> _TASK PROMPT_: From the line that contains "DHT1 pin VCC: 5V -> none" to the final line of the entries, return every line exactly and leave out all others.

** Opening TASK INPUT block **

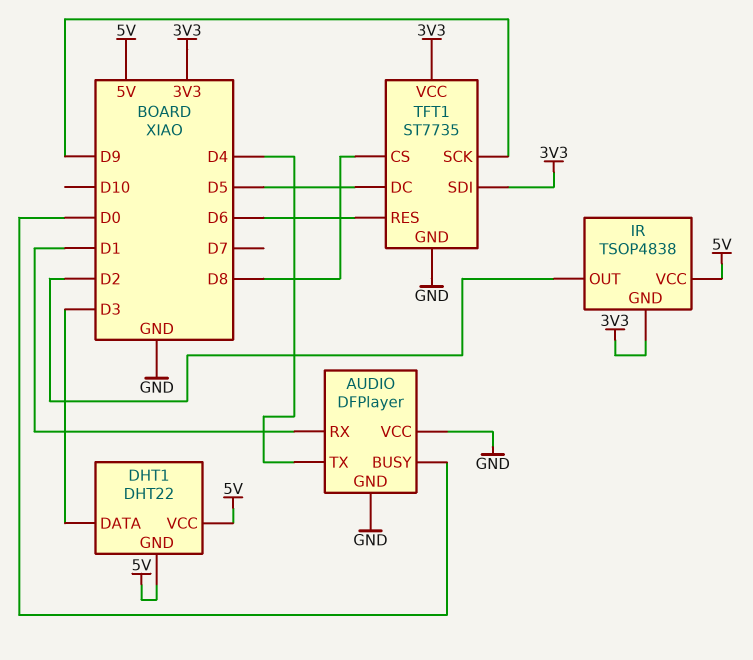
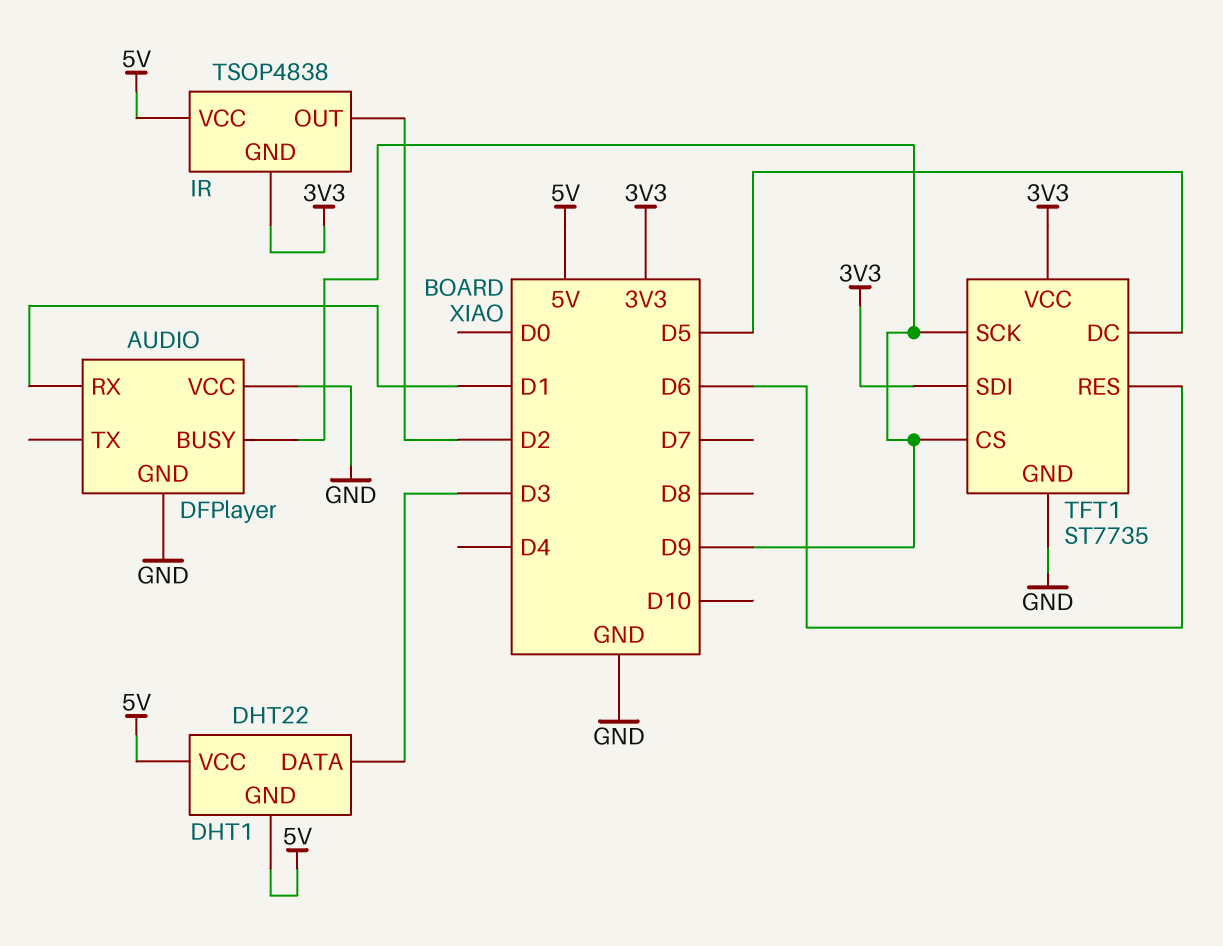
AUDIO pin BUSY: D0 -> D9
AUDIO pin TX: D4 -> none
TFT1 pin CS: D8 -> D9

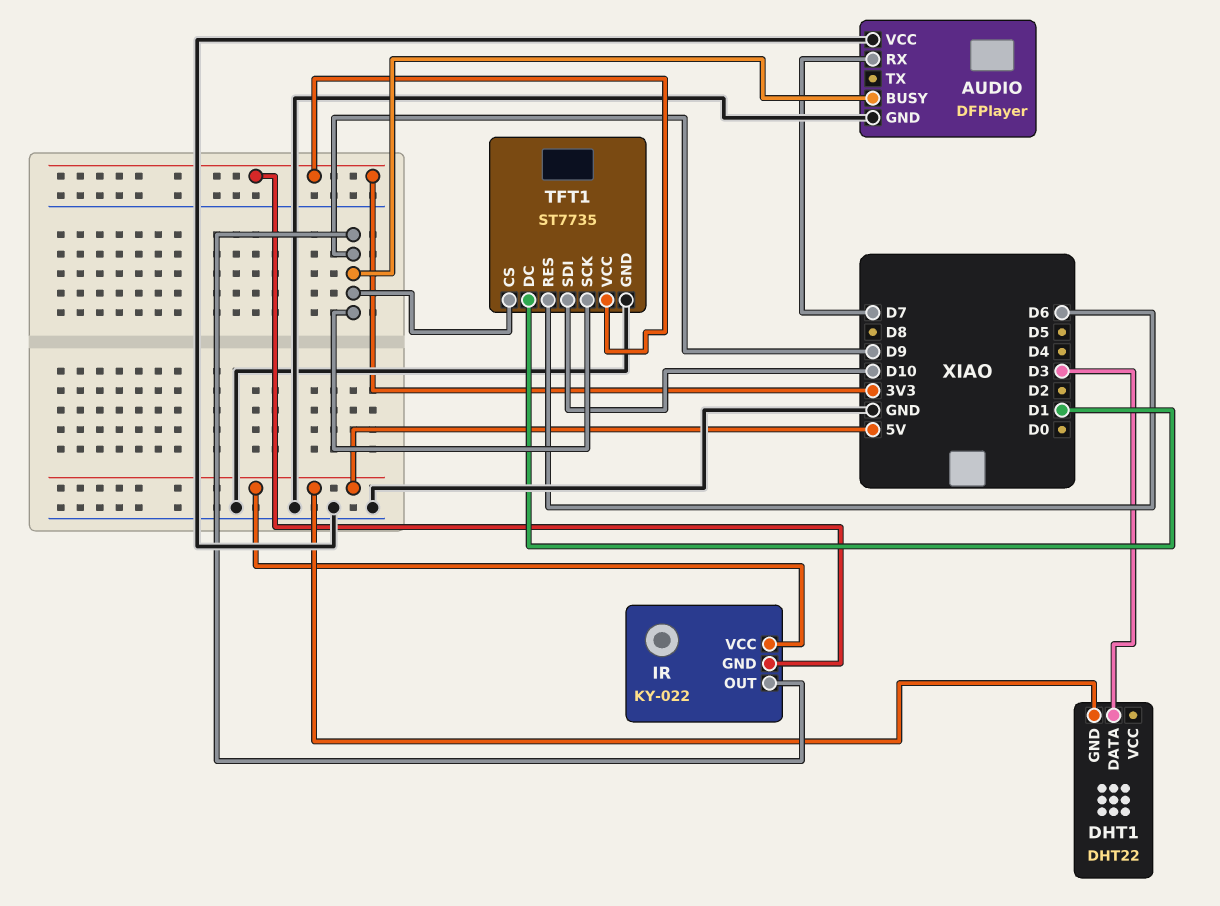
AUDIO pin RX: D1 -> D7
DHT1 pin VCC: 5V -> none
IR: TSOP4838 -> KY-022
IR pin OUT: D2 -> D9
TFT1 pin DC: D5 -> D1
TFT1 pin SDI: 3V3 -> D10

** Closing TASK INPUT block **

> _SOLVED EXERCISE_:
DHT1 pin VCC: 5V -> none
IR: TSOP4838 -> KY-022
IR pin OUT: D2 -> D9
TFT1 pin DC: D5 -> D1
TFT1 pin SDI: 3V3 -> D10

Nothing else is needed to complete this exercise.